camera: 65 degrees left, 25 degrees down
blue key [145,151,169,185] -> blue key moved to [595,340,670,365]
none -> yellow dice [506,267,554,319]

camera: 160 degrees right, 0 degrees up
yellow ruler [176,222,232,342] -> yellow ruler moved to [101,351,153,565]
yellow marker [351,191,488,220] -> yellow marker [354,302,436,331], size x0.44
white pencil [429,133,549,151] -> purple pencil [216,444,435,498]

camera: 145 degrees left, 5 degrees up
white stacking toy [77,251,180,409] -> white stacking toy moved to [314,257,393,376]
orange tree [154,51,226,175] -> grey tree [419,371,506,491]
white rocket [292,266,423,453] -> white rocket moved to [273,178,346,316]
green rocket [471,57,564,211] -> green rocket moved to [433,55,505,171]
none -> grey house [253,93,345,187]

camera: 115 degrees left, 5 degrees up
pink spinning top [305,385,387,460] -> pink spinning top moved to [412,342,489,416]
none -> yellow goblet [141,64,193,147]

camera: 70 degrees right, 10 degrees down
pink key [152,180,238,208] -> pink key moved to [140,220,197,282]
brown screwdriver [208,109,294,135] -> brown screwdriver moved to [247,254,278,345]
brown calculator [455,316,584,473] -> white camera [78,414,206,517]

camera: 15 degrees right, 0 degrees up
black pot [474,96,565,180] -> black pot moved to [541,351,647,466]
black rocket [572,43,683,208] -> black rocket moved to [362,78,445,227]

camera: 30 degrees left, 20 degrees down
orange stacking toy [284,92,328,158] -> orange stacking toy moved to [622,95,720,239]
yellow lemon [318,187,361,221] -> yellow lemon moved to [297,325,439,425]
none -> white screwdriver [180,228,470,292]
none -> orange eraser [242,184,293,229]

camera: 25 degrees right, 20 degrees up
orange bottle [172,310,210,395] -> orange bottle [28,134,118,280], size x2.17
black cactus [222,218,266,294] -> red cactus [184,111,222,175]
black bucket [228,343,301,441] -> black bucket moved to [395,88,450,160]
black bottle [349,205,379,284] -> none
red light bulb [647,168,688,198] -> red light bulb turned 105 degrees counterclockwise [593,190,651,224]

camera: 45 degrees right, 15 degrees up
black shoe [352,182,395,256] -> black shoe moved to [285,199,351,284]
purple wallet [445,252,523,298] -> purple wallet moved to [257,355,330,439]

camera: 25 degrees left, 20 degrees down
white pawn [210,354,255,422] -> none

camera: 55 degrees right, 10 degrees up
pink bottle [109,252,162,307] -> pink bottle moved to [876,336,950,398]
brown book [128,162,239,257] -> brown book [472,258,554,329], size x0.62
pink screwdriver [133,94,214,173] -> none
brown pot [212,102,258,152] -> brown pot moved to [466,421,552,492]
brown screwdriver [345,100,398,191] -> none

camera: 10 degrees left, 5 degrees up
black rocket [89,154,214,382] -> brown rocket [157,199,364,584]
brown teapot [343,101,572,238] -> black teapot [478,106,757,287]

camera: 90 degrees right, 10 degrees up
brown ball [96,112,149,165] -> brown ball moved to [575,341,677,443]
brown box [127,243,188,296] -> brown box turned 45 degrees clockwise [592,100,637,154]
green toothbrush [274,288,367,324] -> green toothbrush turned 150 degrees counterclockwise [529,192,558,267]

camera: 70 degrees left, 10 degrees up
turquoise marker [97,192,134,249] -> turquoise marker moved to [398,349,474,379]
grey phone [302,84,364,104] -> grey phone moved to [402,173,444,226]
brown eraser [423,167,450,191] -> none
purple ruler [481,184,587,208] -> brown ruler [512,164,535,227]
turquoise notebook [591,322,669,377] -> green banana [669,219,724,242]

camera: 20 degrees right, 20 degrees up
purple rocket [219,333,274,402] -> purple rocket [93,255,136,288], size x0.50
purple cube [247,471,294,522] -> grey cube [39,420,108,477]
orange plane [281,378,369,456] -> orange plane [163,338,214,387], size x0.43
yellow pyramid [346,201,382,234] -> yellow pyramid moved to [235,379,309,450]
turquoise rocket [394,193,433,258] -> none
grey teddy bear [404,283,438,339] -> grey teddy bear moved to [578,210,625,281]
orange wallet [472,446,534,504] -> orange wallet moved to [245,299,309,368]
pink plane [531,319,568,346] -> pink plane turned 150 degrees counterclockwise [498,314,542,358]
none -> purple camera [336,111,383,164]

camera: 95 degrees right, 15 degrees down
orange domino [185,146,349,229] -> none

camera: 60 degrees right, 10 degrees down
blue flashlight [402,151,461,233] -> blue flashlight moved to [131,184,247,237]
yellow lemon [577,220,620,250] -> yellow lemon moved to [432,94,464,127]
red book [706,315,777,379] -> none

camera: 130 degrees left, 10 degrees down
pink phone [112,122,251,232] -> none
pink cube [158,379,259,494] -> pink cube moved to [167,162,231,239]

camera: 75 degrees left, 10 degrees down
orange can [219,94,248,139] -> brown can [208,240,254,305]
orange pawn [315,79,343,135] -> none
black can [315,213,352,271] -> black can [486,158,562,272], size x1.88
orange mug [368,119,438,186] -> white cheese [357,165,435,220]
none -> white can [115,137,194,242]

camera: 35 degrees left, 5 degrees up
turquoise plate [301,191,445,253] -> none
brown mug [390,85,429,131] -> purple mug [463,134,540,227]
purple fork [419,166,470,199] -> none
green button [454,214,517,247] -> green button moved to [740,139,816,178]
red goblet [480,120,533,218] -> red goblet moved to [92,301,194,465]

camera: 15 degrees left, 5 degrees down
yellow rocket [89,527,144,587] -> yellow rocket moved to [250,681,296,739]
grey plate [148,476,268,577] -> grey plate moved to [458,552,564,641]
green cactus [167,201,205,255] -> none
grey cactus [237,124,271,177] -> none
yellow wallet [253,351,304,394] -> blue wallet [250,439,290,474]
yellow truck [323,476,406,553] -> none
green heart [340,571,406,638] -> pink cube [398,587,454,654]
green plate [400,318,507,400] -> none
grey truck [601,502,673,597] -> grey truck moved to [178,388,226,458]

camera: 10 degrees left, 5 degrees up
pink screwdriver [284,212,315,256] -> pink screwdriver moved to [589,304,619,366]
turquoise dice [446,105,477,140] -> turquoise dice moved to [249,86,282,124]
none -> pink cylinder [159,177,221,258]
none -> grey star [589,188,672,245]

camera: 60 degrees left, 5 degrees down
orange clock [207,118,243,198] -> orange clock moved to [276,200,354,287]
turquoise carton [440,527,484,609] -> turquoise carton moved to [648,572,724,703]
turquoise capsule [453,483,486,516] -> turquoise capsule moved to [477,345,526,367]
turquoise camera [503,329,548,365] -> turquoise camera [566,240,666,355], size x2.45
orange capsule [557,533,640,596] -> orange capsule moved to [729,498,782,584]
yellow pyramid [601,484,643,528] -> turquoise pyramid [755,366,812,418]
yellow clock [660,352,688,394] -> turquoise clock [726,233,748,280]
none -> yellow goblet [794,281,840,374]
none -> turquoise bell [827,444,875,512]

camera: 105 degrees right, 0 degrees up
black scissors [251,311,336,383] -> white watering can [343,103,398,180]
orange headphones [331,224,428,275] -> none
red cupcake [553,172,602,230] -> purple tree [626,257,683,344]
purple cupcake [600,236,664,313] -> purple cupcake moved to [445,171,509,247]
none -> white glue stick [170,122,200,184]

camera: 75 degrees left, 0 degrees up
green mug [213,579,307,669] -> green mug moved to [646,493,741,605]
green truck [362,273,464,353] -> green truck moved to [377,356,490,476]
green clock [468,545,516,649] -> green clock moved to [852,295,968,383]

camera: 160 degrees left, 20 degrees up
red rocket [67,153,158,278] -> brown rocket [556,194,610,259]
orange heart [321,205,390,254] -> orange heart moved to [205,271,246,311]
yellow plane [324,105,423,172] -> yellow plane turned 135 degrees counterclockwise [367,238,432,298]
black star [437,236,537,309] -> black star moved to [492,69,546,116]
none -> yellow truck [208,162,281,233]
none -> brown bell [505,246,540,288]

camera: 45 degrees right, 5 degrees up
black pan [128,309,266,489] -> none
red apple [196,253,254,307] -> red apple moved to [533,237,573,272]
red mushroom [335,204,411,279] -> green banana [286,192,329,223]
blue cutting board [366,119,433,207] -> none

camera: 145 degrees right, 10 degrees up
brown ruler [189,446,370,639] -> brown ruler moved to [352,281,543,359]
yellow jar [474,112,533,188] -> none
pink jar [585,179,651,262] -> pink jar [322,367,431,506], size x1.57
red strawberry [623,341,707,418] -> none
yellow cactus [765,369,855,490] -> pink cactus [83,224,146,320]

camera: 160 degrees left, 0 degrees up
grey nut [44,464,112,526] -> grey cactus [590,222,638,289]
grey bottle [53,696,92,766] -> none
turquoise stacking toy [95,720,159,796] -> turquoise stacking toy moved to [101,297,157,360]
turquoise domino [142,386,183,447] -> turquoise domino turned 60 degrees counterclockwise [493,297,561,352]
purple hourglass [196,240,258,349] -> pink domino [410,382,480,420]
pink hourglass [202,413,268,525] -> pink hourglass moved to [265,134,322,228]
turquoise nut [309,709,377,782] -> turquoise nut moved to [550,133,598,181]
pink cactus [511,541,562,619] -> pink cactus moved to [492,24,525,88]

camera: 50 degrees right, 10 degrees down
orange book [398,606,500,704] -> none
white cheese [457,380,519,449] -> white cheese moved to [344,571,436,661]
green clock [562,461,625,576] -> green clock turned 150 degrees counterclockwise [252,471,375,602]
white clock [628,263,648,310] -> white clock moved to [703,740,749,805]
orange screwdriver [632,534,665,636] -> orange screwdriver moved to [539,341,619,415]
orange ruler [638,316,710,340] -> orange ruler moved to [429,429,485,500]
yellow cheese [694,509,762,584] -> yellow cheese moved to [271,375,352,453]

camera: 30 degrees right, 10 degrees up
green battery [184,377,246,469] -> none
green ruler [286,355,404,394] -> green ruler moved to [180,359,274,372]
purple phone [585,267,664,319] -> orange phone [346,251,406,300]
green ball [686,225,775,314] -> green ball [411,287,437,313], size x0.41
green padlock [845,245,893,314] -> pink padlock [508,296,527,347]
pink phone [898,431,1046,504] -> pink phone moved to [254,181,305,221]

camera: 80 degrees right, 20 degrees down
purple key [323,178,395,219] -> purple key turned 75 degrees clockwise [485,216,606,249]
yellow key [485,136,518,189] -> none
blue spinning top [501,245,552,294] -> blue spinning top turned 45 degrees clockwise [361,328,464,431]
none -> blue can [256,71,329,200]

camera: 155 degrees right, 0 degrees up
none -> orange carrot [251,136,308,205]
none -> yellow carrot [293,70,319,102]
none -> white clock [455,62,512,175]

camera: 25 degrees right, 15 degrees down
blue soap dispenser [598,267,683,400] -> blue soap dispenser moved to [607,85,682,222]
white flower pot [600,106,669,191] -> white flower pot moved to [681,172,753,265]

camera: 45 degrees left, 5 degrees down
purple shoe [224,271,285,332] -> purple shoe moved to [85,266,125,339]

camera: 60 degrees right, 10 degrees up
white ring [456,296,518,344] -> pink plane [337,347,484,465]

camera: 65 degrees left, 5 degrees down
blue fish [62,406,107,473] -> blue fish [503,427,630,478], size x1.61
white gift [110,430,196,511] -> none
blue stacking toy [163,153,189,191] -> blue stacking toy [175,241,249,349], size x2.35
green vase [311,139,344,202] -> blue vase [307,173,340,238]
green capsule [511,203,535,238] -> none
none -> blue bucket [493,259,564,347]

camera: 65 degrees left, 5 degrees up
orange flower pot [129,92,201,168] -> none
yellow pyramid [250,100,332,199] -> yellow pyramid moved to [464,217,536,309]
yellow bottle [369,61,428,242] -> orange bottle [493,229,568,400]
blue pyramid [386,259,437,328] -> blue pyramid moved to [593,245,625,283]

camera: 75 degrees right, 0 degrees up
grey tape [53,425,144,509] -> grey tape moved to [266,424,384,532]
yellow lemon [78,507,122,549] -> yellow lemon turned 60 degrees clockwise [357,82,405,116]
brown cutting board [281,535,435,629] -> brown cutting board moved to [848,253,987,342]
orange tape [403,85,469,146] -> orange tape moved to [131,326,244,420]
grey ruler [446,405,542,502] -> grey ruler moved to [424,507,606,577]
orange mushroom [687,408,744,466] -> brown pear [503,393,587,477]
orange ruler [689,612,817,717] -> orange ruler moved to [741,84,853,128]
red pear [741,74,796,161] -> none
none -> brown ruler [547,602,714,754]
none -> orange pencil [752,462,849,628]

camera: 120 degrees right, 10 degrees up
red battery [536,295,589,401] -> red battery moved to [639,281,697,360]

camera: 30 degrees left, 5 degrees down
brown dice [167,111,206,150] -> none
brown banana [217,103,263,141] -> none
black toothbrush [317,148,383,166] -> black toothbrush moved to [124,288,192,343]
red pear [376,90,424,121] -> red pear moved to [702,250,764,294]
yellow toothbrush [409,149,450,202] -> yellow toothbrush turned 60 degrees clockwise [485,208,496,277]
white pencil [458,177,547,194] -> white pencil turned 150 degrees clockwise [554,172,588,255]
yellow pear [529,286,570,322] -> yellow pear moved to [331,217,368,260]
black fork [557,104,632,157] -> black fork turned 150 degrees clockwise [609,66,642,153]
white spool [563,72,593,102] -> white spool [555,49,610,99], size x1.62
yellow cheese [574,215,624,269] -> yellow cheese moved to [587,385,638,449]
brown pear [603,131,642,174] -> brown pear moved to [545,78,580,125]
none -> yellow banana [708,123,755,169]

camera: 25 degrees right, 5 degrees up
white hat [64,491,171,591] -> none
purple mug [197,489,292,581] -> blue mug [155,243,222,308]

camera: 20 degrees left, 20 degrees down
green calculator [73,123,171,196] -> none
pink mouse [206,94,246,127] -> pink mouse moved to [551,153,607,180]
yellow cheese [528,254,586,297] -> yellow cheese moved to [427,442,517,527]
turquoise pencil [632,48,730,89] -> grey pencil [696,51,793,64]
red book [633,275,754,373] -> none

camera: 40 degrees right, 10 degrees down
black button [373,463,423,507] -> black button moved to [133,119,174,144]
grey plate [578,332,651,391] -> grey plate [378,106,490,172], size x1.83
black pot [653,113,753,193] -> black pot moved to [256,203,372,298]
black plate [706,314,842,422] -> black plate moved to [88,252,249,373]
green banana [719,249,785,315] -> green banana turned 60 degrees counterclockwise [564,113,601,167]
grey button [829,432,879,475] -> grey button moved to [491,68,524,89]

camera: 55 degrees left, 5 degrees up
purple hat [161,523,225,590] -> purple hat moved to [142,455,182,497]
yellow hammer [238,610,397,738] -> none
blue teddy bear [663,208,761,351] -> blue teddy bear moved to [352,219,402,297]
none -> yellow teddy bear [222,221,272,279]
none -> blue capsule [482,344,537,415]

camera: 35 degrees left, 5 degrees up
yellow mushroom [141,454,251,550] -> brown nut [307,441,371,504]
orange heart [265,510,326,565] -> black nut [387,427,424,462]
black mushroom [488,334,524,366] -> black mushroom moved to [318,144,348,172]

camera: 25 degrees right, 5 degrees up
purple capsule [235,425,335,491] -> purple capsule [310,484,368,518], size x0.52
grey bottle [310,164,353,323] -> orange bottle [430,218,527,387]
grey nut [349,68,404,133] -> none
---*---
Task instructions:
Retype the listing from its first line onward, stopping after the line that contains "green rocket [471,57,564,211]" has been retyped in full.

Reply to the task:
camera: 65 degrees left, 25 degrees down
blue key [145,151,169,185] -> blue key moved to [595,340,670,365]
none -> yellow dice [506,267,554,319]

camera: 160 degrees right, 0 degrees up
yellow ruler [176,222,232,342] -> yellow ruler moved to [101,351,153,565]
yellow marker [351,191,488,220] -> yellow marker [354,302,436,331], size x0.44
white pencil [429,133,549,151] -> purple pencil [216,444,435,498]

camera: 145 degrees left, 5 degrees up
white stacking toy [77,251,180,409] -> white stacking toy moved to [314,257,393,376]
orange tree [154,51,226,175] -> grey tree [419,371,506,491]
white rocket [292,266,423,453] -> white rocket moved to [273,178,346,316]
green rocket [471,57,564,211] -> green rocket moved to [433,55,505,171]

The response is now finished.